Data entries
BEGIN
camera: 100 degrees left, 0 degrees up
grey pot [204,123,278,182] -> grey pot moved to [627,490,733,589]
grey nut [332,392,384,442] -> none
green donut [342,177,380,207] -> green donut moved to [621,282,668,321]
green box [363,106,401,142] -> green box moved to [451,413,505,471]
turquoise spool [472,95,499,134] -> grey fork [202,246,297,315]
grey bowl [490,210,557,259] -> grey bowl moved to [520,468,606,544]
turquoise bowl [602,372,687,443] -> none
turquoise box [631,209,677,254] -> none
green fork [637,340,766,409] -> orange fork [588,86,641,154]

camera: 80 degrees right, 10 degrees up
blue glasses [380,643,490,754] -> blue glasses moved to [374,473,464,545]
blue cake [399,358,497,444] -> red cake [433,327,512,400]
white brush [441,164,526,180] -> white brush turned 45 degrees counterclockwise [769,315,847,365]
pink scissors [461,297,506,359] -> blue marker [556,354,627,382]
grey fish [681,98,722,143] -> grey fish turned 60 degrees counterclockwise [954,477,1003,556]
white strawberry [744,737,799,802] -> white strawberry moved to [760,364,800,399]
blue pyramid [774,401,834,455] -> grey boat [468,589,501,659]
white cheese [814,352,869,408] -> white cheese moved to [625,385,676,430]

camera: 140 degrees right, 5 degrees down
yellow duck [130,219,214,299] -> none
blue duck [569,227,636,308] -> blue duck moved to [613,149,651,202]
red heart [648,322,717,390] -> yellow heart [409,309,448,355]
END
• [TASK PROMPT]: All lines from the one that holds "turquoise box [631,209,677,254] -> none" through the end of the records are to be returned exactly, including both boundary lines, and no others.

• [EXERCISE SOLUTION]:
turquoise box [631,209,677,254] -> none
green fork [637,340,766,409] -> orange fork [588,86,641,154]

camera: 80 degrees right, 10 degrees up
blue glasses [380,643,490,754] -> blue glasses moved to [374,473,464,545]
blue cake [399,358,497,444] -> red cake [433,327,512,400]
white brush [441,164,526,180] -> white brush turned 45 degrees counterclockwise [769,315,847,365]
pink scissors [461,297,506,359] -> blue marker [556,354,627,382]
grey fish [681,98,722,143] -> grey fish turned 60 degrees counterclockwise [954,477,1003,556]
white strawberry [744,737,799,802] -> white strawberry moved to [760,364,800,399]
blue pyramid [774,401,834,455] -> grey boat [468,589,501,659]
white cheese [814,352,869,408] -> white cheese moved to [625,385,676,430]

camera: 140 degrees right, 5 degrees down
yellow duck [130,219,214,299] -> none
blue duck [569,227,636,308] -> blue duck moved to [613,149,651,202]
red heart [648,322,717,390] -> yellow heart [409,309,448,355]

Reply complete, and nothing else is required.